### Dataset content
──────

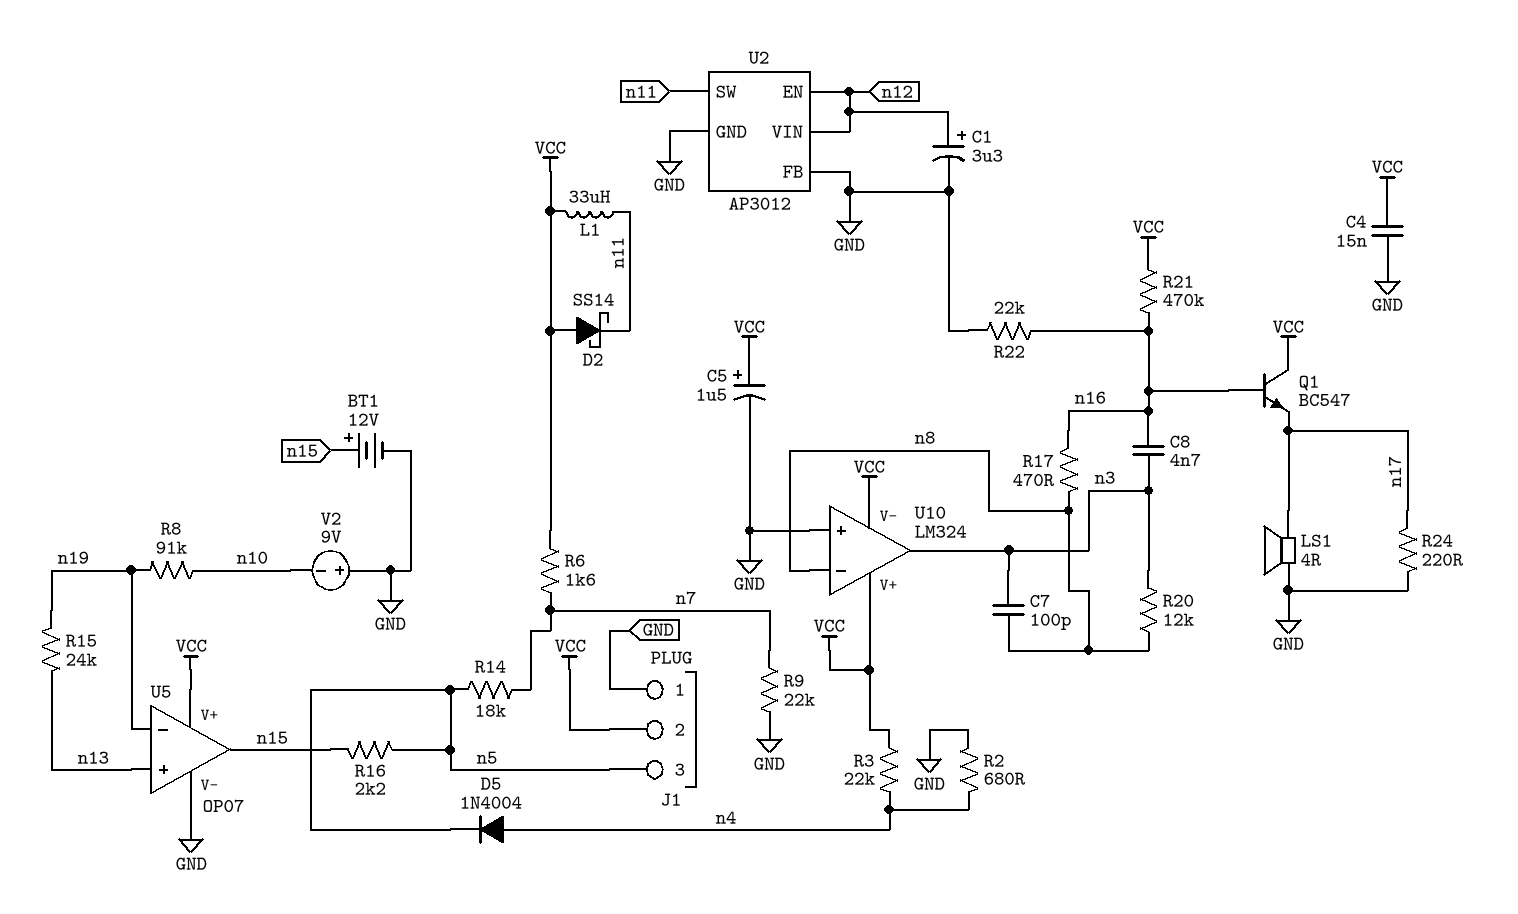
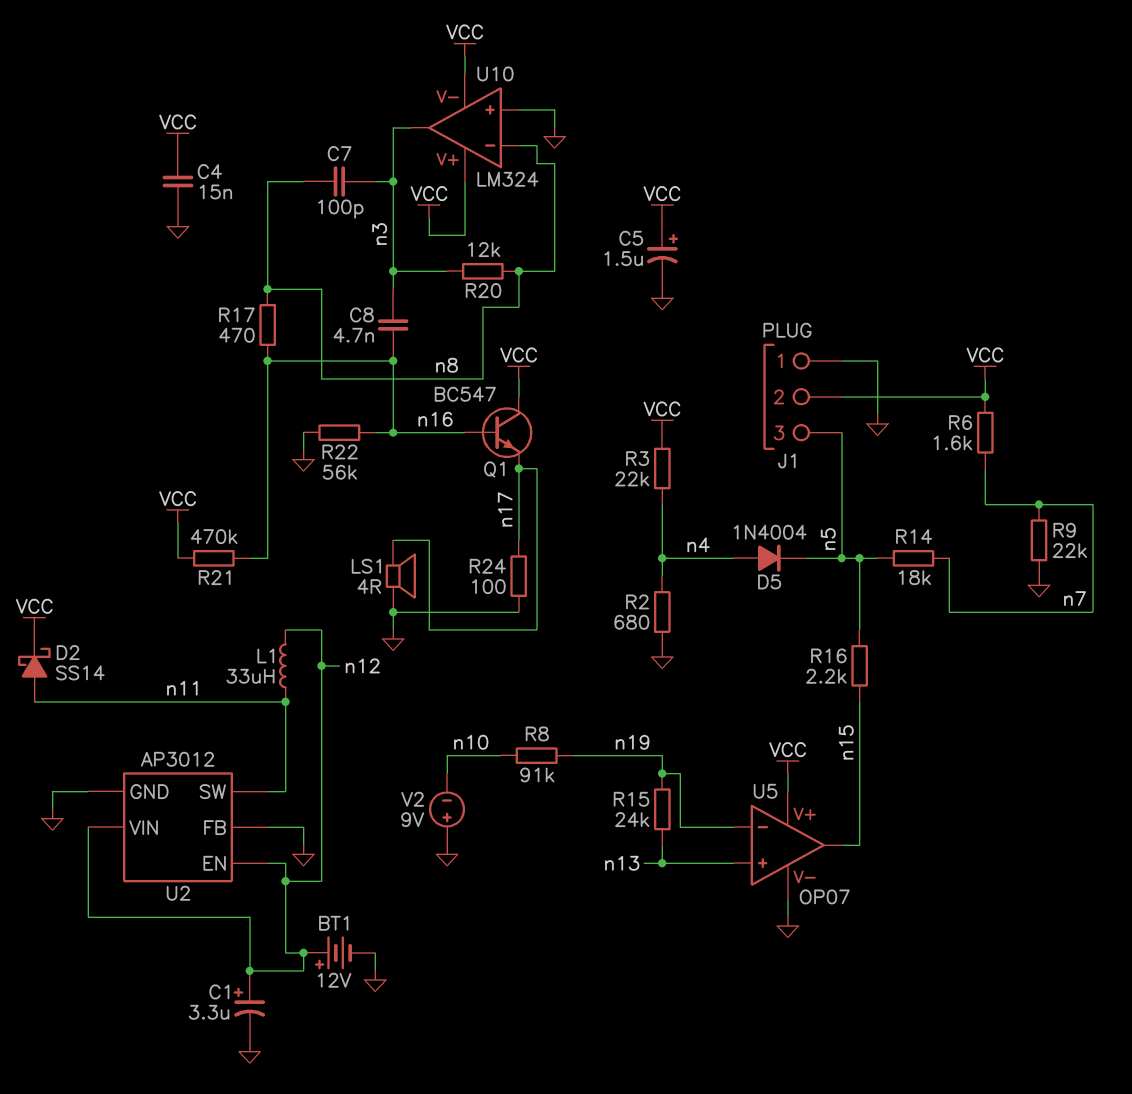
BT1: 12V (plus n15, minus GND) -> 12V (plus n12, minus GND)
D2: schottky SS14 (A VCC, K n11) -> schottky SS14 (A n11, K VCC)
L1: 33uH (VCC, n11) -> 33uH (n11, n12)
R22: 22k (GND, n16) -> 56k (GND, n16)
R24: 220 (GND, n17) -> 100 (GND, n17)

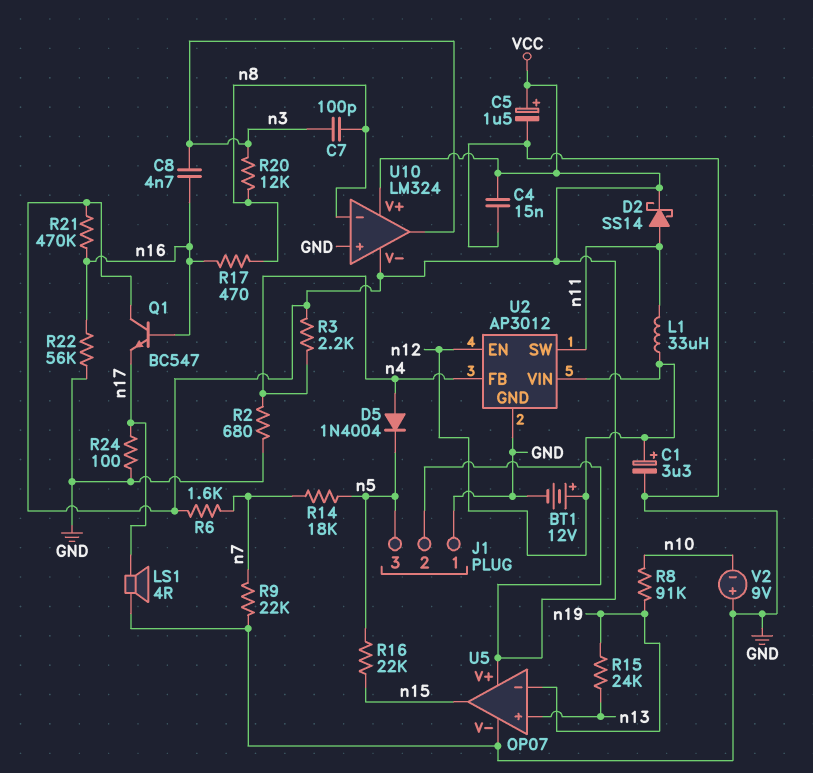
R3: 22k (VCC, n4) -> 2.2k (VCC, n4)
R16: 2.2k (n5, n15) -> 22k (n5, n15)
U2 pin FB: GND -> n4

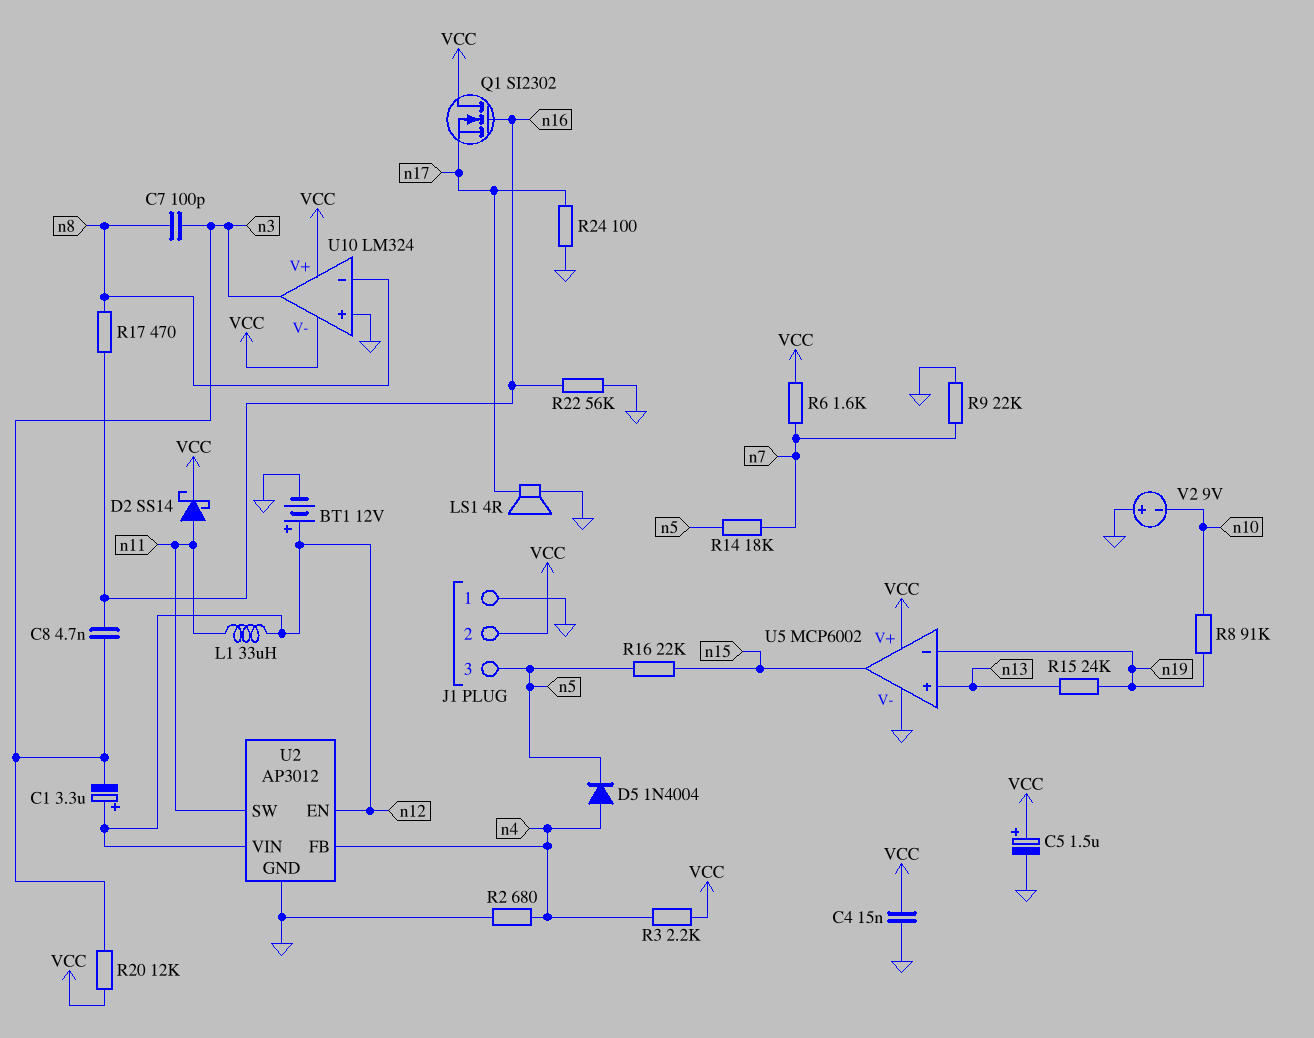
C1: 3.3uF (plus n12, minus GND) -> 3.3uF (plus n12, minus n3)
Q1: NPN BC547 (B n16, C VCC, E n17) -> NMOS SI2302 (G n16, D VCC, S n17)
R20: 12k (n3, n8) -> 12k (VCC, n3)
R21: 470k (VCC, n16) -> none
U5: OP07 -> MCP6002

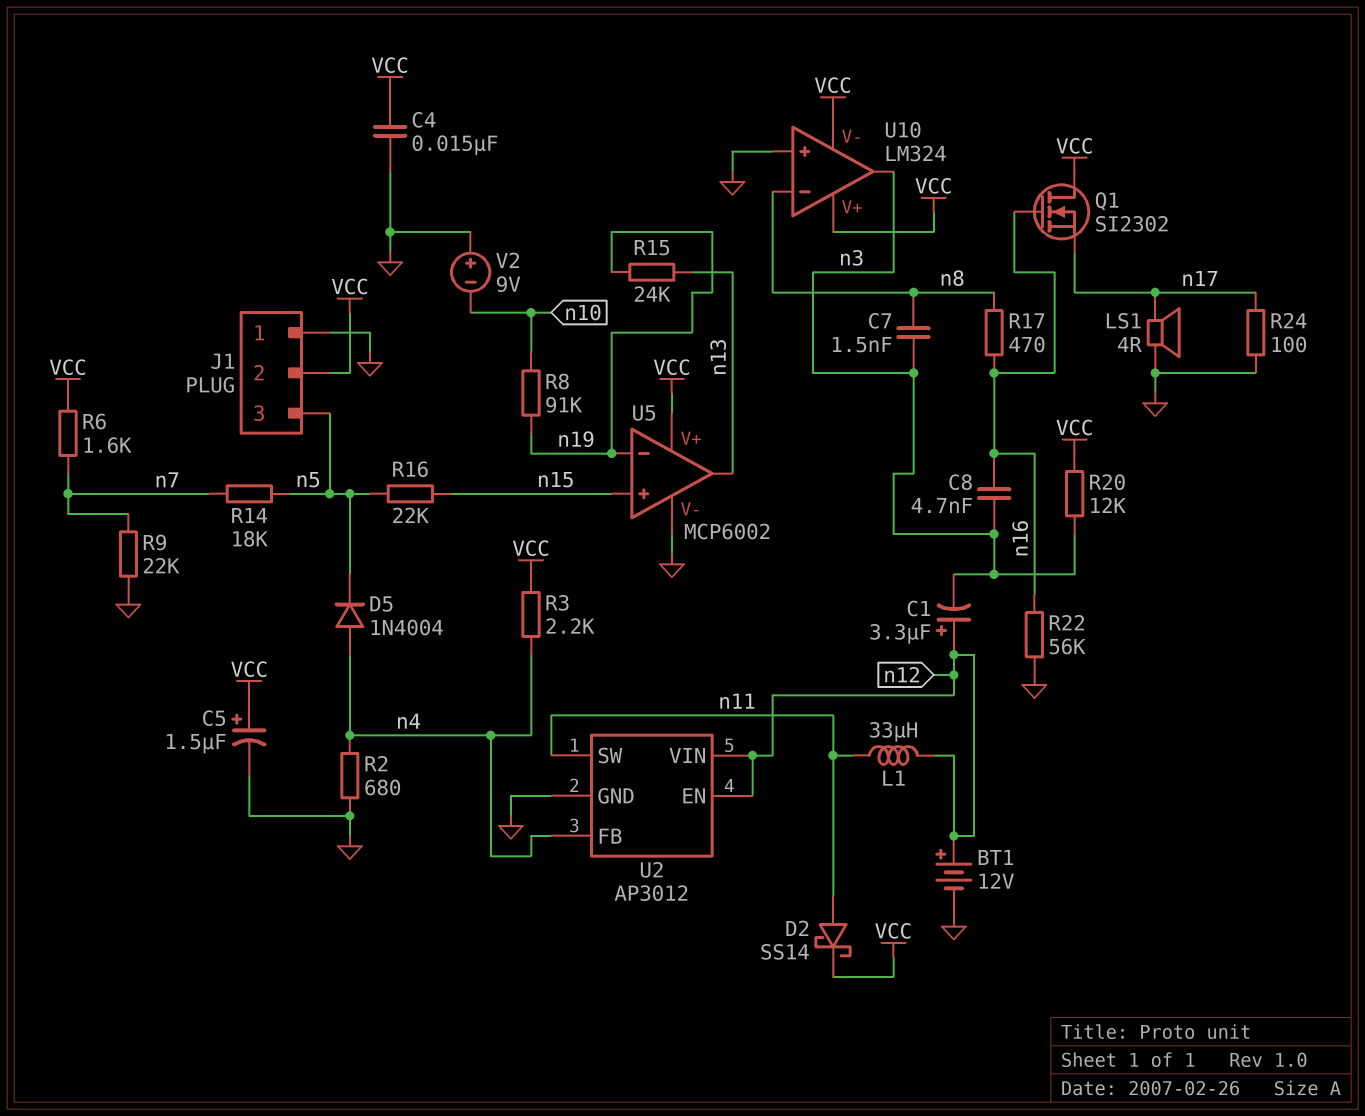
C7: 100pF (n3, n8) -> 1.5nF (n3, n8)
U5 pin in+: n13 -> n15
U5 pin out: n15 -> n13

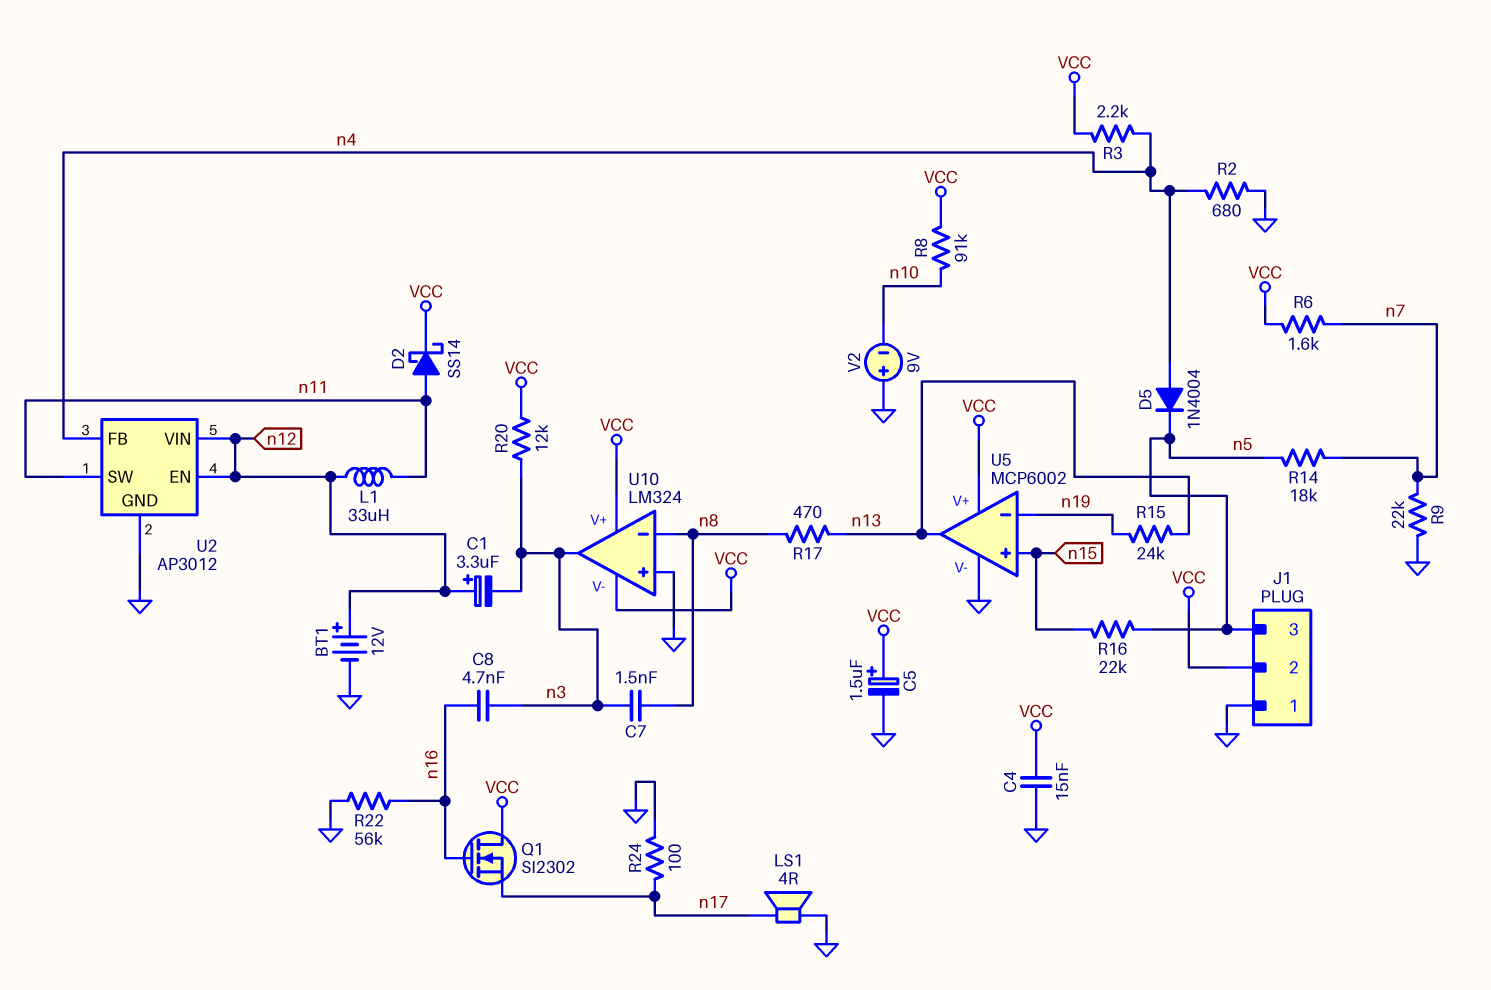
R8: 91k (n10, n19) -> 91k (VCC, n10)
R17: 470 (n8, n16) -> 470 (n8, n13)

──────

### Work task
In the listing above, find each line where "plus" occurs and copy it.

### Completed task
BT1: 12V (plus n15, minus GND) -> 12V (plus n12, minus GND)
C1: 3.3uF (plus n12, minus GND) -> 3.3uF (plus n12, minus n3)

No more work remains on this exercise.